Items listed in a dataset.
-------

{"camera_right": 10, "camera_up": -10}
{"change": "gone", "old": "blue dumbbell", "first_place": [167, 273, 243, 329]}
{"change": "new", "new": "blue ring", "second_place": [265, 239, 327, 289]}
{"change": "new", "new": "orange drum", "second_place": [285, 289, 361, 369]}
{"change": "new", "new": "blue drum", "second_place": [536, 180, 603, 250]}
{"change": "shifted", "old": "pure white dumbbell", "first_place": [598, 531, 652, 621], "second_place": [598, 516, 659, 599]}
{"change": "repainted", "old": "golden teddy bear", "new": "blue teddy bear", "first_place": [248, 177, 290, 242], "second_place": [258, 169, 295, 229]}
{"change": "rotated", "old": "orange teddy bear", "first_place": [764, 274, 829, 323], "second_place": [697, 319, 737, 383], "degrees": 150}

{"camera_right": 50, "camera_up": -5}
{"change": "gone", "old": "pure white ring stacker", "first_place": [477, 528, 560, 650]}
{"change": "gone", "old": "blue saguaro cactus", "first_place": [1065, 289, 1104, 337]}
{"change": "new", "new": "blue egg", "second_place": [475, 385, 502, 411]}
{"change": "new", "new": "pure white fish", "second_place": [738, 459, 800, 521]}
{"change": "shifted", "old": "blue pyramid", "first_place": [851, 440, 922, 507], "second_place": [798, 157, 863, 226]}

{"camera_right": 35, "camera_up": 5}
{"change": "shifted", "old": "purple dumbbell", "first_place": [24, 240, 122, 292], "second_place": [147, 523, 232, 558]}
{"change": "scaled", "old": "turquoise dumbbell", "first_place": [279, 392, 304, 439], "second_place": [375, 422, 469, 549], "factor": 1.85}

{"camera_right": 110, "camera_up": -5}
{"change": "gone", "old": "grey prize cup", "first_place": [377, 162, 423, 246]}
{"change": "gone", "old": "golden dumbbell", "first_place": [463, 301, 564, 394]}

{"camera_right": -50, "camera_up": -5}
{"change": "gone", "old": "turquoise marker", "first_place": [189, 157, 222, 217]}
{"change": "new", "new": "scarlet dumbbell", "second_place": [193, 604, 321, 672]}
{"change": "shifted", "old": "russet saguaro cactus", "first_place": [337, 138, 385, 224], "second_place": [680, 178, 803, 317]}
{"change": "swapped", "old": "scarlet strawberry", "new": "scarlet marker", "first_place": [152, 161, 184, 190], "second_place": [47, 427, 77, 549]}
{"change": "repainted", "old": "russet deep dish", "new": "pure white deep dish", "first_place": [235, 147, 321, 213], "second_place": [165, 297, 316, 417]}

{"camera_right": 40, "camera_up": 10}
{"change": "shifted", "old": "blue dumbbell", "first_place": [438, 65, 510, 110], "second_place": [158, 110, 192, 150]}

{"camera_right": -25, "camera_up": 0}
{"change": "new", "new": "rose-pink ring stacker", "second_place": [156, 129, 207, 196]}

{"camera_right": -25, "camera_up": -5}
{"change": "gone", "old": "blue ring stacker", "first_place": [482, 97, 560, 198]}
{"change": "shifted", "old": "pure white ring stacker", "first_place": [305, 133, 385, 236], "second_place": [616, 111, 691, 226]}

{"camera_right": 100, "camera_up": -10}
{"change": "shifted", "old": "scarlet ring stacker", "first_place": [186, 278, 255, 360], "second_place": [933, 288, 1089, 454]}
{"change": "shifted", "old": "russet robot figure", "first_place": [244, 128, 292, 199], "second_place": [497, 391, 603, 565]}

-------

Exercise. Copy each record exactly, leaving nothing out.

Answer to this problem.
{"camera_right": 10, "camera_up": -10}
{"change": "gone", "old": "blue dumbbell", "first_place": [167, 273, 243, 329]}
{"change": "new", "new": "blue ring", "second_place": [265, 239, 327, 289]}
{"change": "new", "new": "orange drum", "second_place": [285, 289, 361, 369]}
{"change": "new", "new": "blue drum", "second_place": [536, 180, 603, 250]}
{"change": "shifted", "old": "pure white dumbbell", "first_place": [598, 531, 652, 621], "second_place": [598, 516, 659, 599]}
{"change": "repainted", "old": "golden teddy bear", "new": "blue teddy bear", "first_place": [248, 177, 290, 242], "second_place": [258, 169, 295, 229]}
{"change": "rotated", "old": "orange teddy bear", "first_place": [764, 274, 829, 323], "second_place": [697, 319, 737, 383], "degrees": 150}

{"camera_right": 50, "camera_up": -5}
{"change": "gone", "old": "pure white ring stacker", "first_place": [477, 528, 560, 650]}
{"change": "gone", "old": "blue saguaro cactus", "first_place": [1065, 289, 1104, 337]}
{"change": "new", "new": "blue egg", "second_place": [475, 385, 502, 411]}
{"change": "new", "new": "pure white fish", "second_place": [738, 459, 800, 521]}
{"change": "shifted", "old": "blue pyramid", "first_place": [851, 440, 922, 507], "second_place": [798, 157, 863, 226]}

{"camera_right": 35, "camera_up": 5}
{"change": "shifted", "old": "purple dumbbell", "first_place": [24, 240, 122, 292], "second_place": [147, 523, 232, 558]}
{"change": "scaled", "old": "turquoise dumbbell", "first_place": [279, 392, 304, 439], "second_place": [375, 422, 469, 549], "factor": 1.85}

{"camera_right": 110, "camera_up": -5}
{"change": "gone", "old": "grey prize cup", "first_place": [377, 162, 423, 246]}
{"change": "gone", "old": "golden dumbbell", "first_place": [463, 301, 564, 394]}

{"camera_right": -50, "camera_up": -5}
{"change": "gone", "old": "turquoise marker", "first_place": [189, 157, 222, 217]}
{"change": "new", "new": "scarlet dumbbell", "second_place": [193, 604, 321, 672]}
{"change": "shifted", "old": "russet saguaro cactus", "first_place": [337, 138, 385, 224], "second_place": [680, 178, 803, 317]}
{"change": "swapped", "old": "scarlet strawberry", "new": "scarlet marker", "first_place": [152, 161, 184, 190], "second_place": [47, 427, 77, 549]}
{"change": "repainted", "old": "russet deep dish", "new": "pure white deep dish", "first_place": [235, 147, 321, 213], "second_place": [165, 297, 316, 417]}

{"camera_right": 40, "camera_up": 10}
{"change": "shifted", "old": "blue dumbbell", "first_place": [438, 65, 510, 110], "second_place": [158, 110, 192, 150]}

{"camera_right": -25, "camera_up": 0}
{"change": "new", "new": "rose-pink ring stacker", "second_place": [156, 129, 207, 196]}

{"camera_right": -25, "camera_up": -5}
{"change": "gone", "old": "blue ring stacker", "first_place": [482, 97, 560, 198]}
{"change": "shifted", "old": "pure white ring stacker", "first_place": [305, 133, 385, 236], "second_place": [616, 111, 691, 226]}

{"camera_right": 100, "camera_up": -10}
{"change": "shifted", "old": "scarlet ring stacker", "first_place": [186, 278, 255, 360], "second_place": [933, 288, 1089, 454]}
{"change": "shifted", "old": "russet robot figure", "first_place": [244, 128, 292, 199], "second_place": [497, 391, 603, 565]}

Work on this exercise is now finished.